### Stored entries
"""

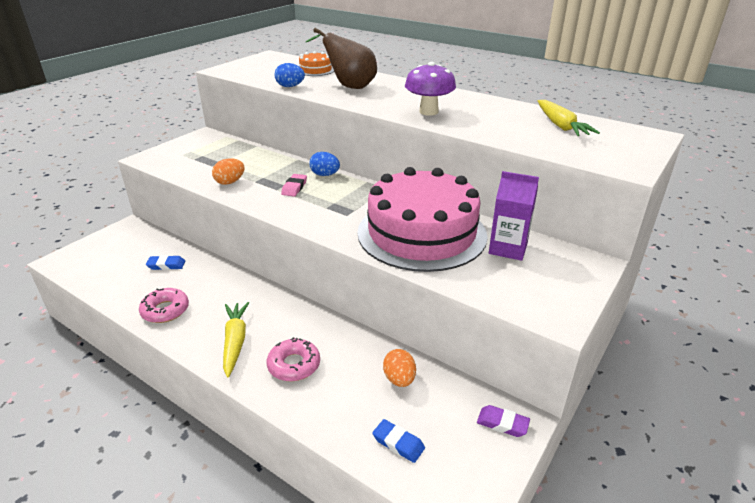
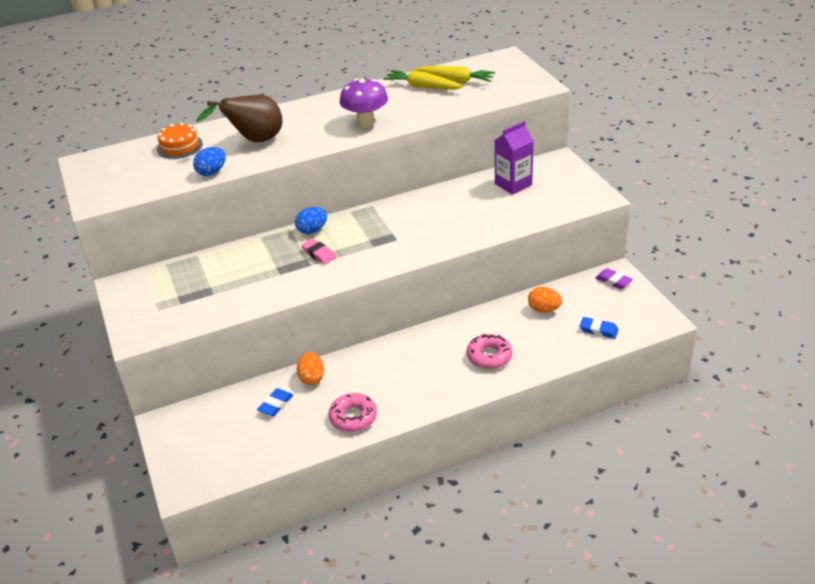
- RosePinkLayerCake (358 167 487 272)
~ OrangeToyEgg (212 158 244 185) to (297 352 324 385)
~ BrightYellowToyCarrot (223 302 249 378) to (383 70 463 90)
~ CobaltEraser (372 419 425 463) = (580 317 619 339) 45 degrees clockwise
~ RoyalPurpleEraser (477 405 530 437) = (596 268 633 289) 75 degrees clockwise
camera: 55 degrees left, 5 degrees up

"""

### TASK REQUIREMENTS
An exact copy of all entries is needed, with no pictures in it.

### EXERCISE RESPONSE
- RosePinkLayerCake (358 167 487 272)
~ OrangeToyEgg (212 158 244 185) to (297 352 324 385)
~ BrightYellowToyCarrot (223 302 249 378) to (383 70 463 90)
~ CobaltEraser (372 419 425 463) = (580 317 619 339) 45 degrees clockwise
~ RoyalPurpleEraser (477 405 530 437) = (596 268 633 289) 75 degrees clockwise
camera: 55 degrees left, 5 degrees up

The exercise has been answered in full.